Coordinate change listings

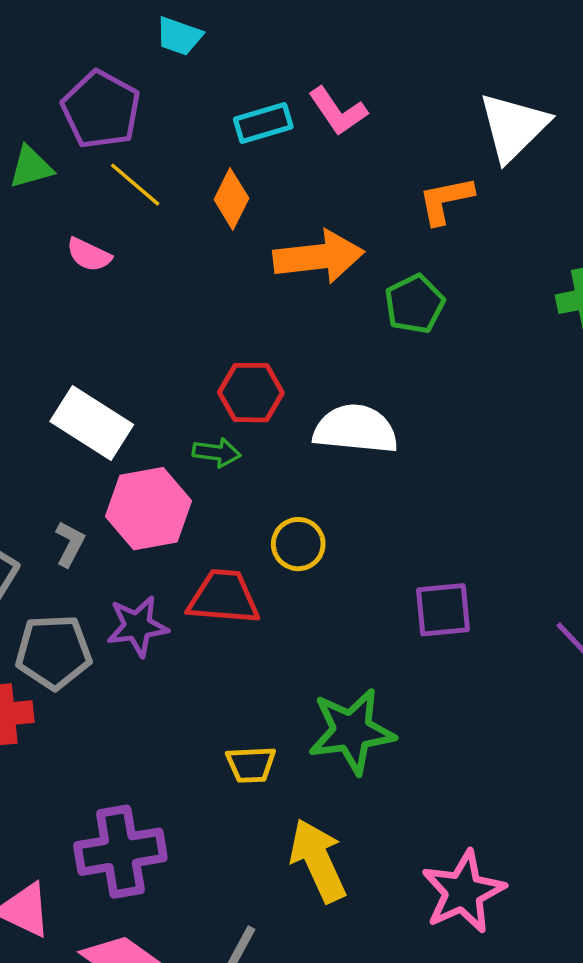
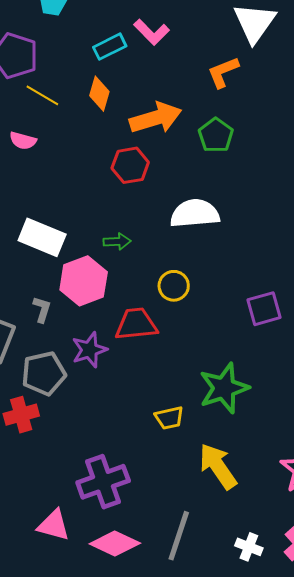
red hexagon: (251, 393) -> (130, 165), moved

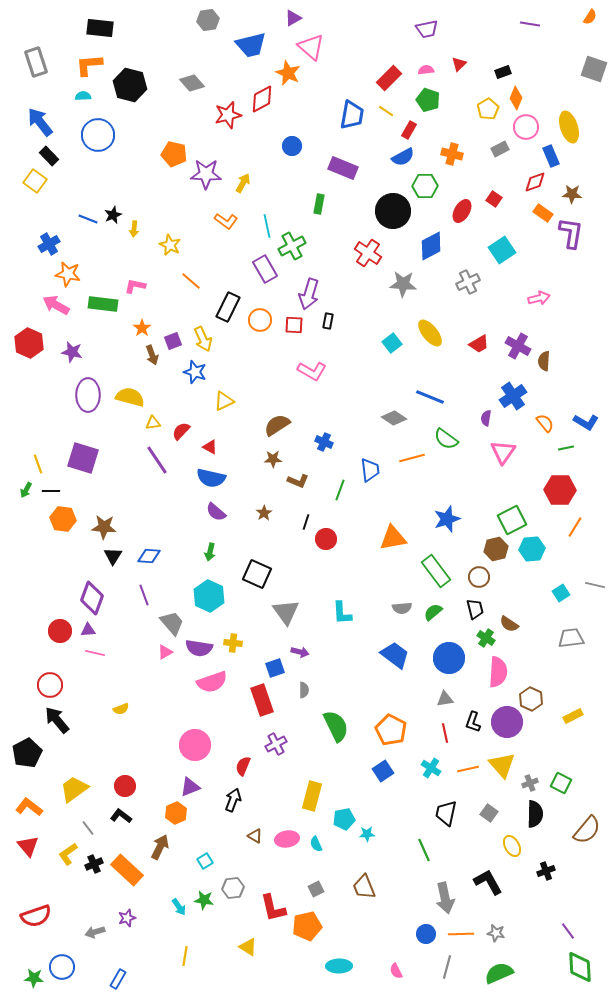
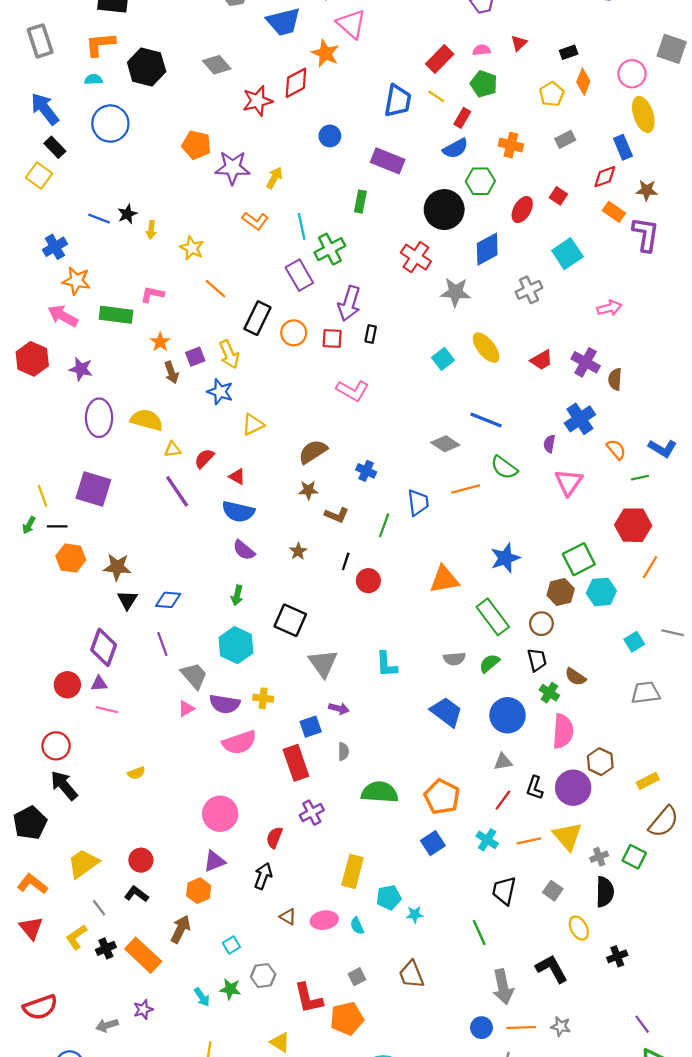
pink circle: (526, 127) -> (632, 74), moved
green semicircle: (336, 726) -> (380, 792), turned -60
red line: (445, 733) -> (503, 800), turned 48
brown semicircle: (587, 830) -> (664, 822), moved

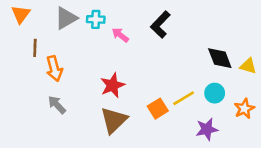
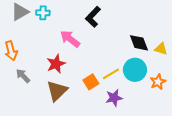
pink arrow: (120, 35) -> (70, 39), moved, size x1.5
cyan circle: (215, 93) -> (135, 70), size x1.5
gray arrow: (57, 105) -> (23, 76), moved
purple star: (207, 129) -> (114, 98), moved

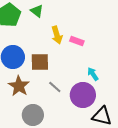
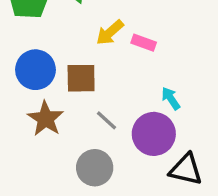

▶ [TASK DIRECTIONS]:
Exact copy, no pictures: please print the data above once more.

▶ [EXERCISE RESPONSE]:
red hexagon: (251, 393) -> (130, 165), moved

pink circle: (526, 127) -> (632, 74), moved
green semicircle: (336, 726) -> (380, 792), turned -60
red line: (445, 733) -> (503, 800), turned 48
brown semicircle: (587, 830) -> (664, 822), moved

pink arrow: (120, 35) -> (70, 39), moved, size x1.5
cyan circle: (215, 93) -> (135, 70), size x1.5
gray arrow: (57, 105) -> (23, 76), moved
purple star: (207, 129) -> (114, 98), moved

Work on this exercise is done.